→ **Records**
::::::::
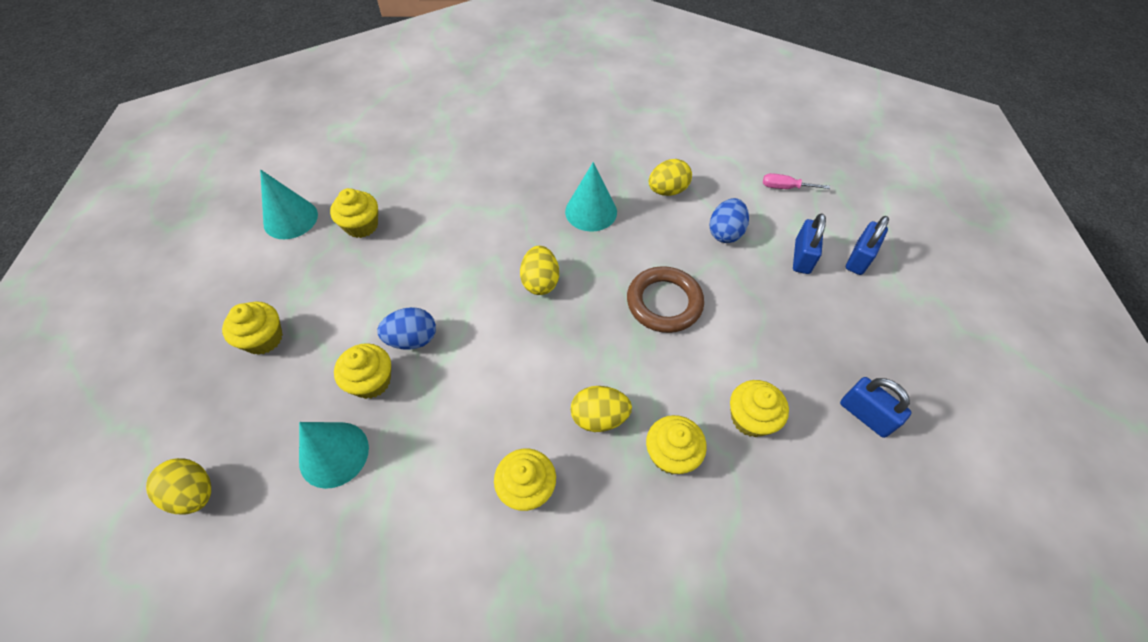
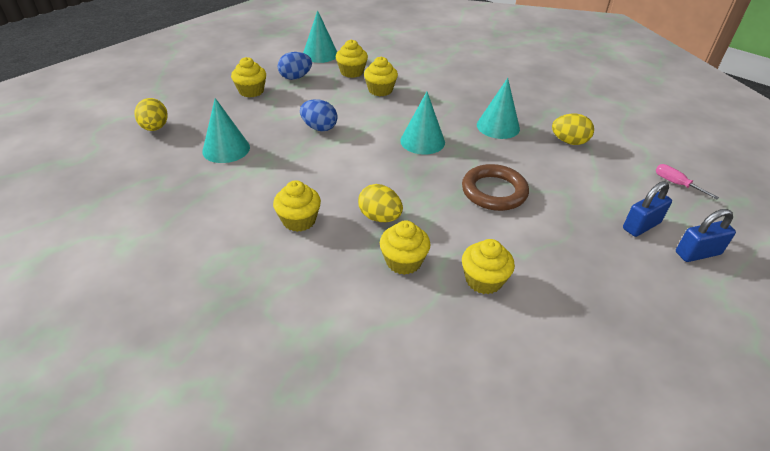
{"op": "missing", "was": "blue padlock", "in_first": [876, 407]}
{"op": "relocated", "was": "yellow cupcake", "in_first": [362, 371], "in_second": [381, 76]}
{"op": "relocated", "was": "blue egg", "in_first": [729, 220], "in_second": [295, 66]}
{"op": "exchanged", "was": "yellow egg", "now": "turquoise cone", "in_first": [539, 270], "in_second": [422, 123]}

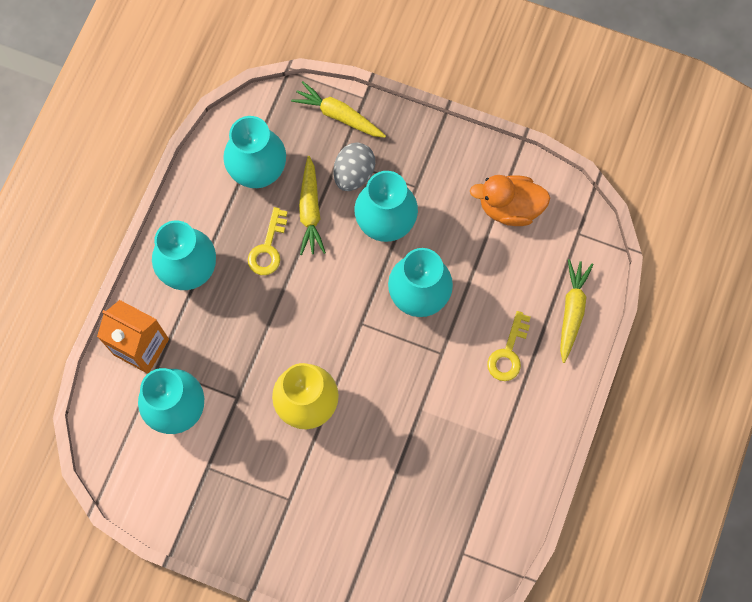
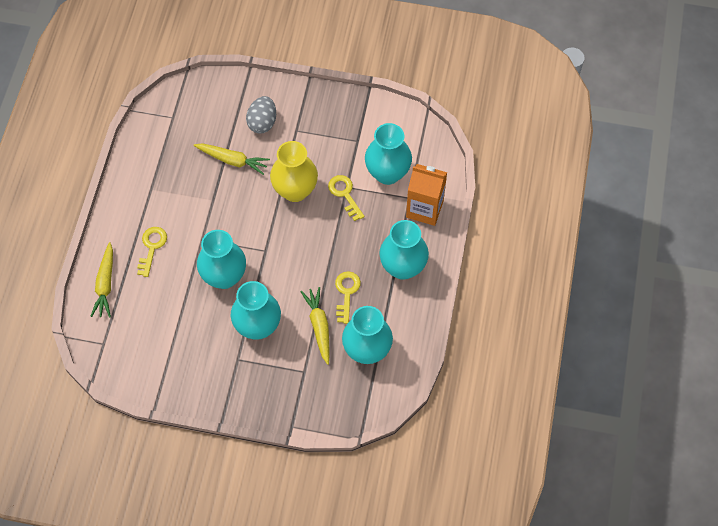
{"op": "missing", "was": "orange duck", "in_first": [510, 200]}
{"op": "appeared", "now": "yellow key", "in_second": [346, 198]}
{"op": "relocated", "was": "yellow carrot", "in_first": [338, 109], "in_second": [232, 159]}
{"op": "relocated", "was": "grey egg", "in_first": [354, 167], "in_second": [261, 114]}

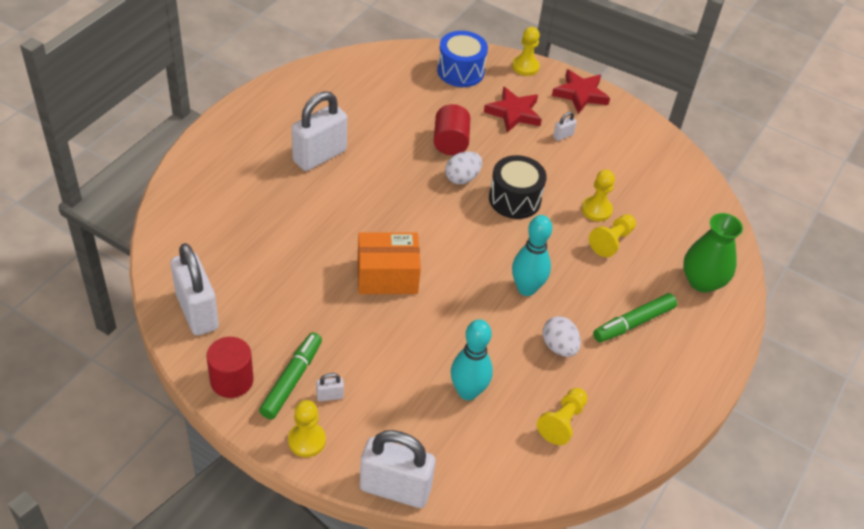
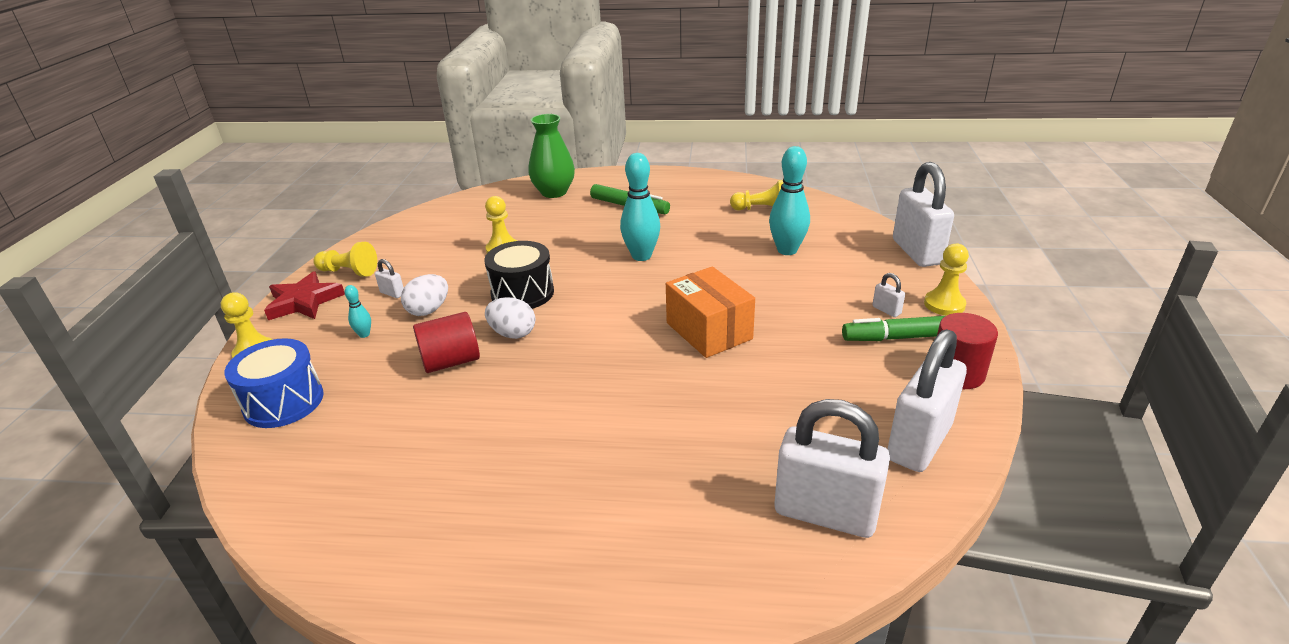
{"op": "relocated", "was": "white padlock", "in_first": [319, 131], "in_second": [832, 468]}
{"op": "relocated", "was": "white egg", "in_first": [562, 336], "in_second": [424, 295]}
{"op": "relocated", "was": "yellow pawn", "in_first": [612, 235], "in_second": [345, 259]}
{"op": "exchanged", "was": "red star", "now": "turquoise bowling pin", "in_first": [513, 109], "in_second": [357, 311]}

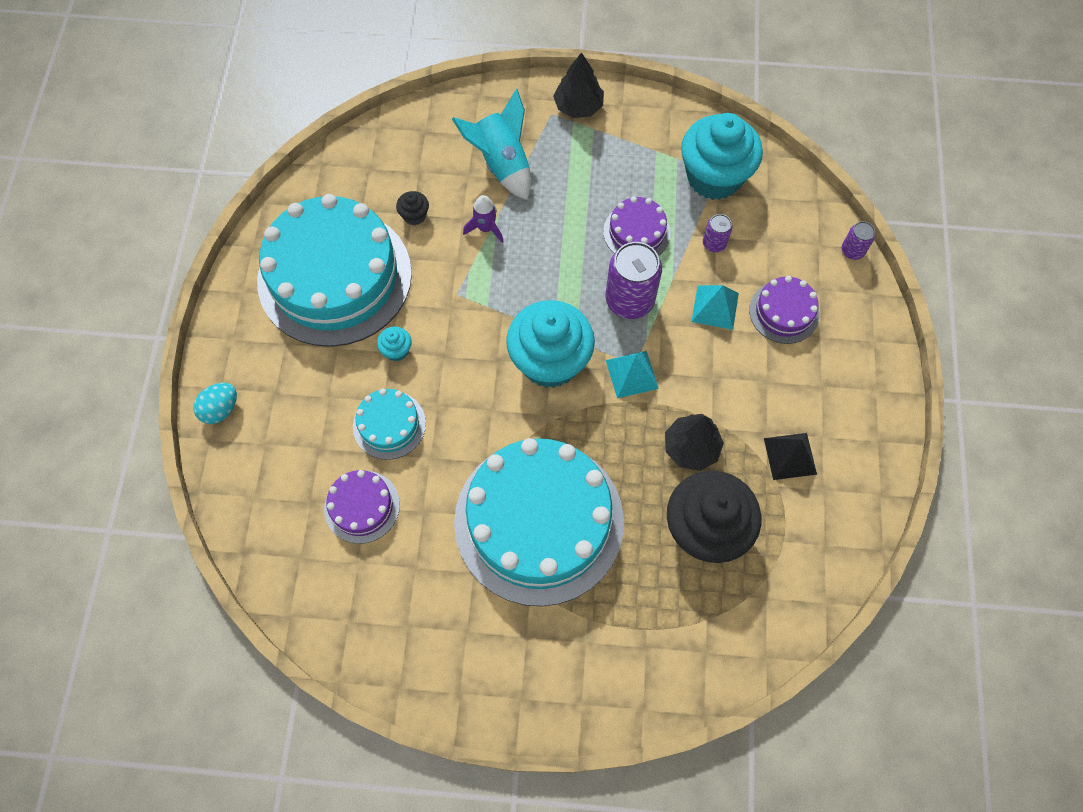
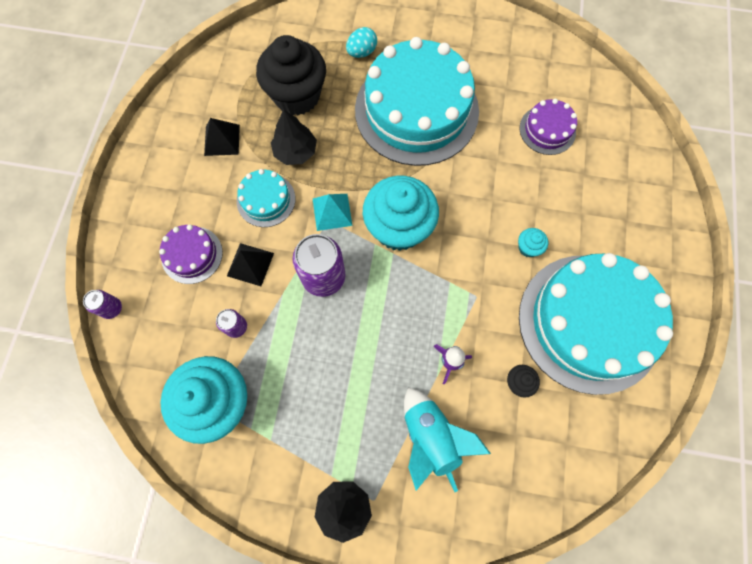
{"op": "missing", "was": "purple cake", "in_first": [637, 226]}
{"op": "relocated", "was": "turquoise egg", "in_first": [215, 403], "in_second": [361, 42]}
{"op": "relocated", "was": "turquoise cake", "in_first": [389, 424], "in_second": [266, 198]}
{"op": "colour", "was": "turquoise pyramid", "now": "black pyramid", "in_first": [715, 307], "in_second": [250, 264]}

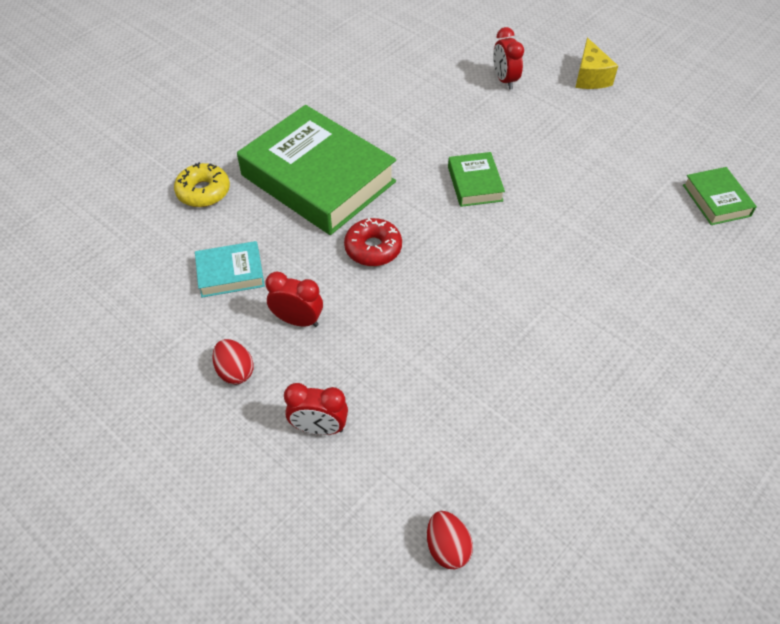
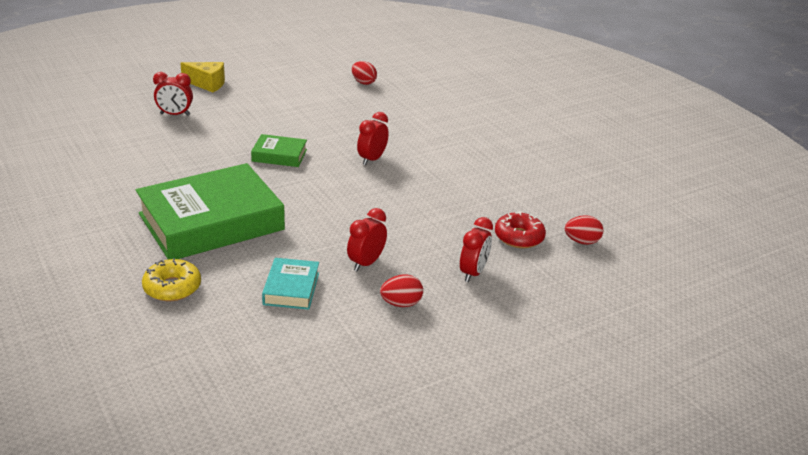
{"op": "appeared", "now": "red clock", "in_second": [373, 138]}
{"op": "relocated", "was": "red donut", "in_first": [373, 242], "in_second": [520, 229]}
{"op": "exchanged", "was": "green book", "now": "red egg", "in_first": [720, 196], "in_second": [364, 73]}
::::::::
→ **Brief**
Skipping any images, write out all the data exactly.

→ **Answer area**
{"op": "missing", "was": "blue padlock", "in_first": [876, 407]}
{"op": "relocated", "was": "yellow cupcake", "in_first": [362, 371], "in_second": [381, 76]}
{"op": "relocated", "was": "blue egg", "in_first": [729, 220], "in_second": [295, 66]}
{"op": "exchanged", "was": "yellow egg", "now": "turquoise cone", "in_first": [539, 270], "in_second": [422, 123]}

{"op": "missing", "was": "orange duck", "in_first": [510, 200]}
{"op": "appeared", "now": "yellow key", "in_second": [346, 198]}
{"op": "relocated", "was": "yellow carrot", "in_first": [338, 109], "in_second": [232, 159]}
{"op": "relocated", "was": "grey egg", "in_first": [354, 167], "in_second": [261, 114]}

{"op": "relocated", "was": "white padlock", "in_first": [319, 131], "in_second": [832, 468]}
{"op": "relocated", "was": "white egg", "in_first": [562, 336], "in_second": [424, 295]}
{"op": "relocated", "was": "yellow pawn", "in_first": [612, 235], "in_second": [345, 259]}
{"op": "exchanged", "was": "red star", "now": "turquoise bowling pin", "in_first": [513, 109], "in_second": [357, 311]}

{"op": "missing", "was": "purple cake", "in_first": [637, 226]}
{"op": "relocated", "was": "turquoise egg", "in_first": [215, 403], "in_second": [361, 42]}
{"op": "relocated", "was": "turquoise cake", "in_first": [389, 424], "in_second": [266, 198]}
{"op": "colour", "was": "turquoise pyramid", "now": "black pyramid", "in_first": [715, 307], "in_second": [250, 264]}

{"op": "appeared", "now": "red clock", "in_second": [373, 138]}
{"op": "relocated", "was": "red donut", "in_first": [373, 242], "in_second": [520, 229]}
{"op": "exchanged", "was": "green book", "now": "red egg", "in_first": [720, 196], "in_second": [364, 73]}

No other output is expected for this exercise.